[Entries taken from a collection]
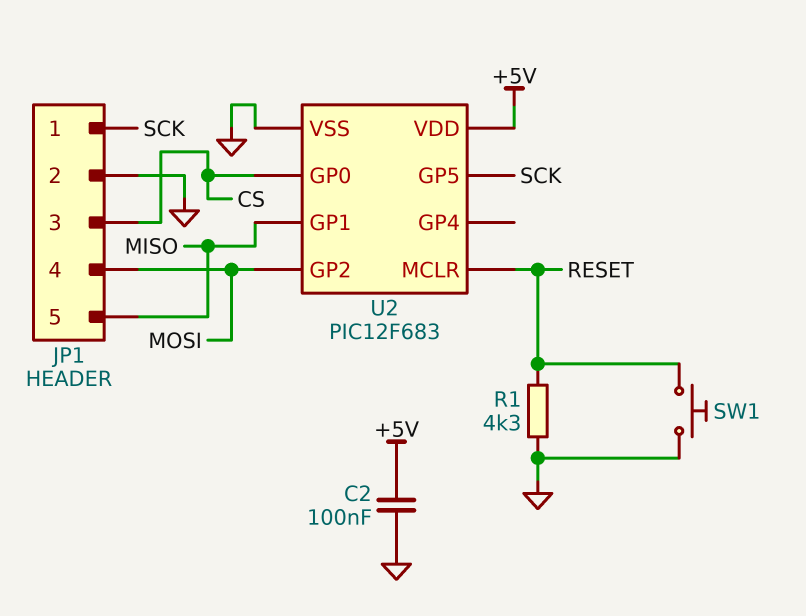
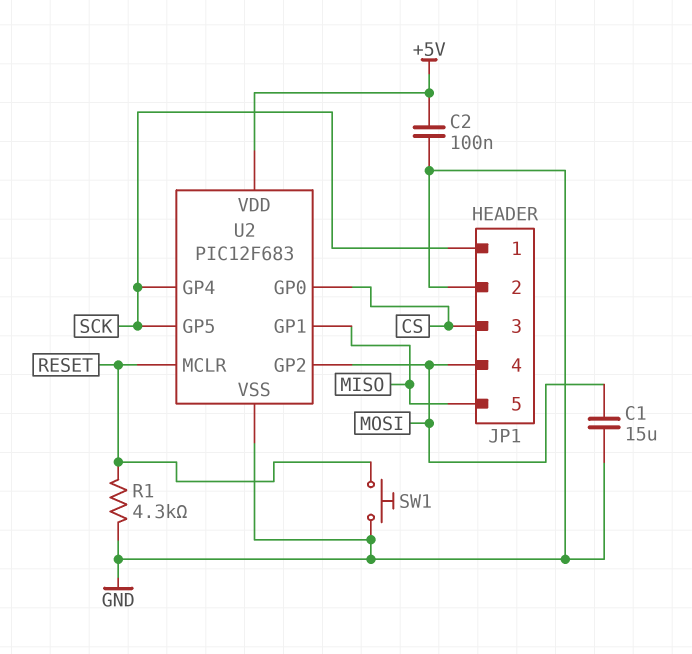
C1: none -> 15uF (GND, MOSI)
U2 pin GP4: none -> SCK

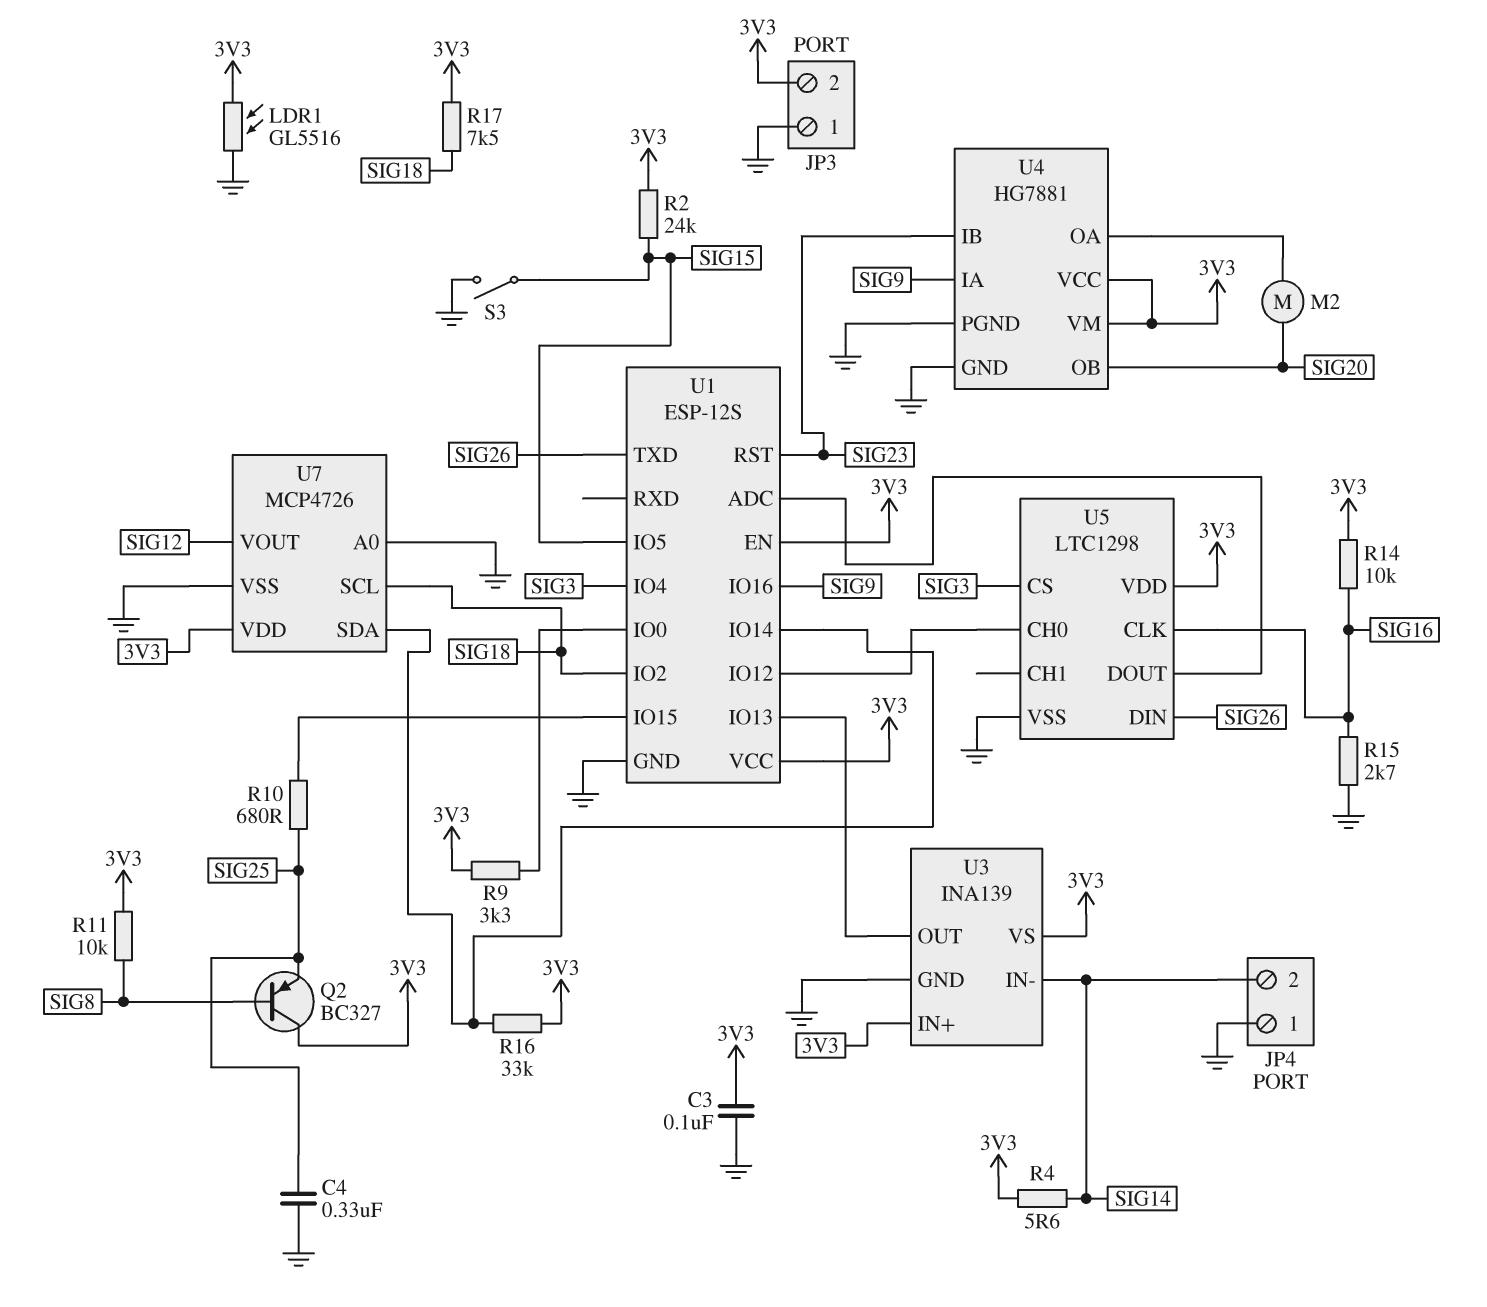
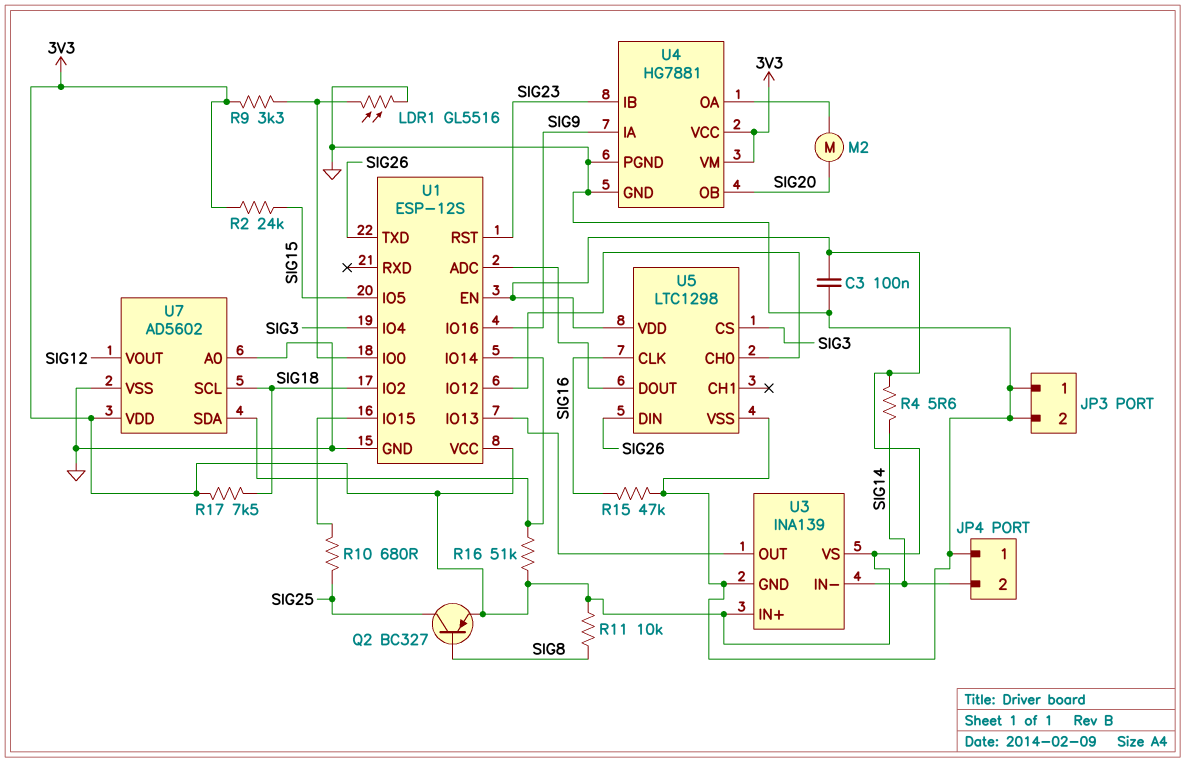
C4: 330nF (GND, SIG25) -> none
JP3 pin 2: 3V3 -> GND
LDR1: GL5516 (3V3, GND) -> GL5516 (GND, U1/IO0)
Q2: PNP BC327 (B SIG8, C 3V3, E SIG25) -> PNP BC327 (B SIG8, C SIG25, E 3V3)
R14: 10k (3V3, SIG16) -> none
R15: 2.7k (GND, SIG16) -> 47k (GND, SIG16)
R16: 33k (3V3, U1/IO14) -> 51k (3V3, U1/IO14)
S3: switch (GND, SIG15) -> none
U7: MCP4726 -> AD5602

| TASK REQUIREMENTS |
The lines to reproduce run from the one that contains "JP3 pin 2: 3V3 -> GND" through the last line above; copy them exactly.

| SOLUTION TO THIS PROBLEM |
JP3 pin 2: 3V3 -> GND
LDR1: GL5516 (3V3, GND) -> GL5516 (GND, U1/IO0)
Q2: PNP BC327 (B SIG8, C 3V3, E SIG25) -> PNP BC327 (B SIG8, C SIG25, E 3V3)
R14: 10k (3V3, SIG16) -> none
R15: 2.7k (GND, SIG16) -> 47k (GND, SIG16)
R16: 33k (3V3, U1/IO14) -> 51k (3V3, U1/IO14)
S3: switch (GND, SIG15) -> none
U7: MCP4726 -> AD5602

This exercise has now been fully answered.